Word for word, give the data again without its pictures.

● Recorded information
'''

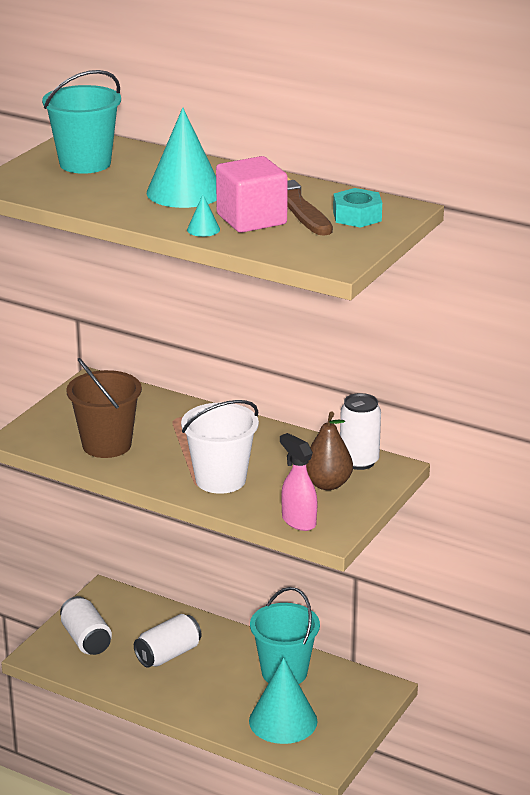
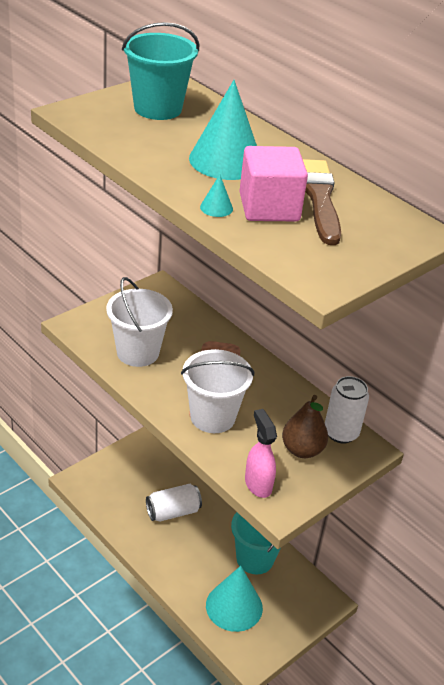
camera: 15 degrees right, 10 degrees up
(86, 639) = (118, 478): white can -> none
(107, 445) = (138, 352): brown bucket -> white bucket
(357, 216) = (373, 230): turquoise nut -> none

'''

● Response
camera: 15 degrees right, 10 degrees up
(86, 639) = (118, 478): white can -> none
(107, 445) = (138, 352): brown bucket -> white bucket
(357, 216) = (373, 230): turquoise nut -> none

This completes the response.